▶ [Problem to work on]:
Each line of the records containing "degrees" is to be copied out and returned.

- - - - -

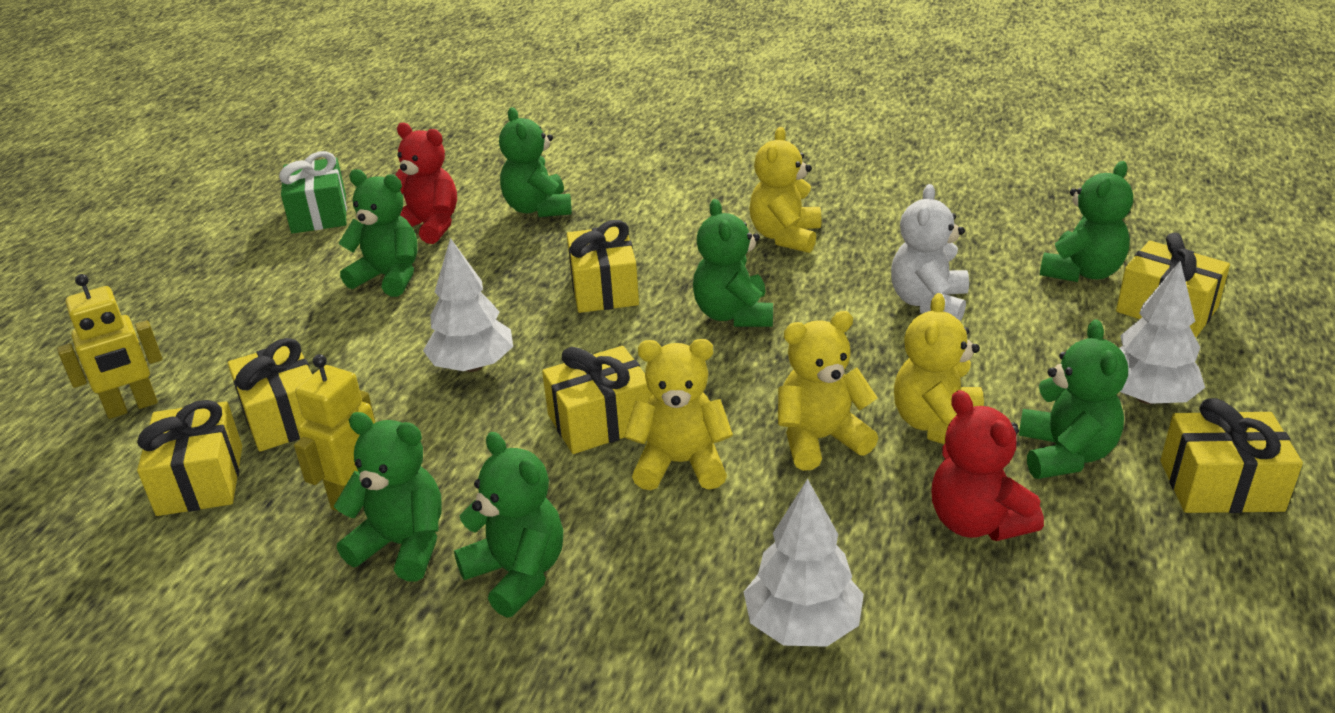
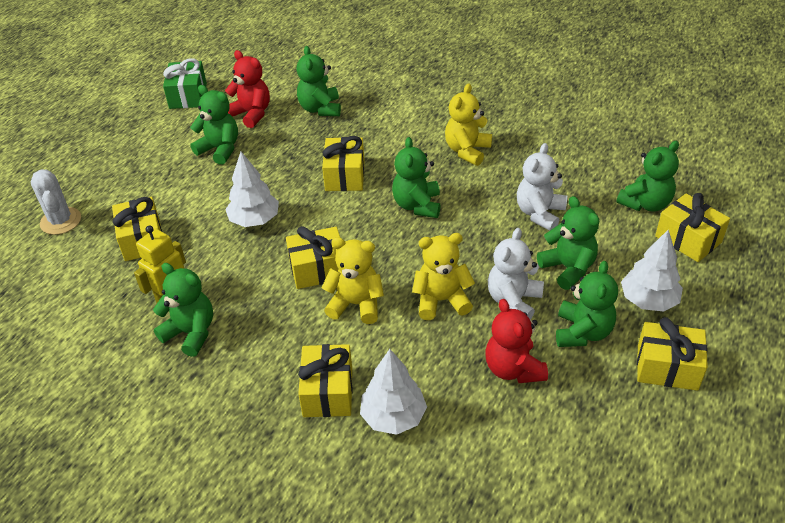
camera: 10 degrees right, 10 degrees up
(132, 407) = (61, 221): yellow robot -> white cactus
(200, 480) = (90, 275): yellow gift -> yellow gift (328, 392)
(517, 574) = (248, 360): green teddy bear -> green teddy bear (568, 268)
(937, 425) = (513, 301): yellow teddy bear -> white teddy bear

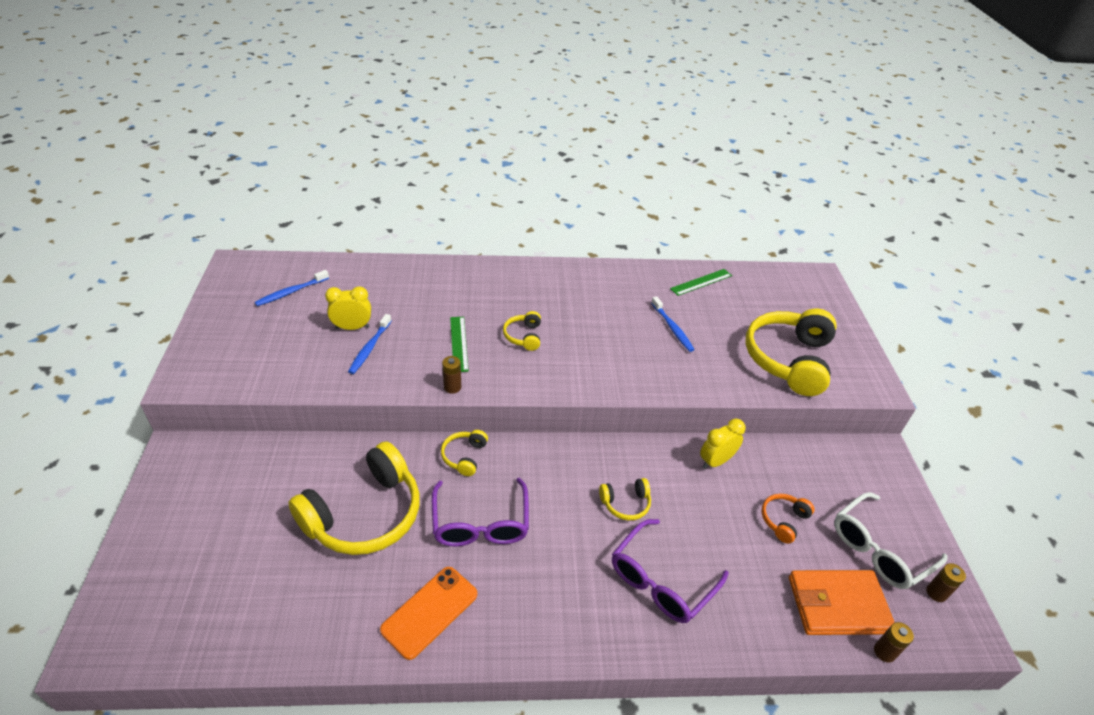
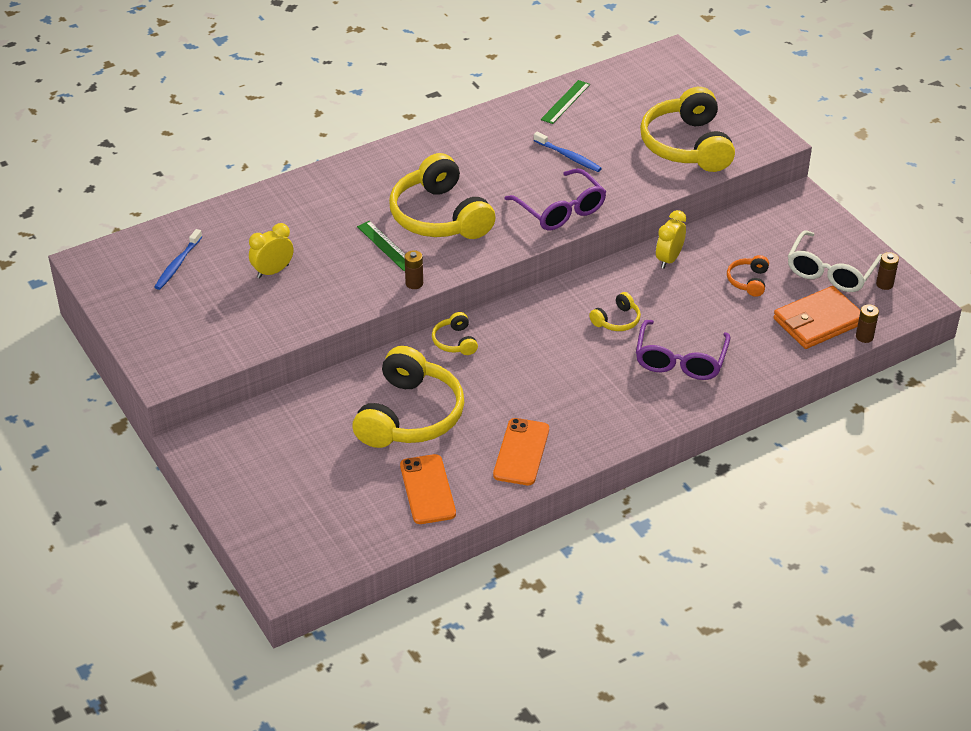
camera: 25 degrees left, 0 degrees up
(309, 609) = (427, 489): none -> orange phone
(369, 348) = (308, 282): blue toothbrush -> none
(480, 522) = (510, 381): purple glasses -> purple glasses (560, 209)
(524, 336) = (440, 216): yellow headphones -> yellow headphones, size x2.23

- - - - -

▶ [Expected answer]:
camera: 10 degrees right, 10 degrees up
camera: 25 degrees left, 0 degrees up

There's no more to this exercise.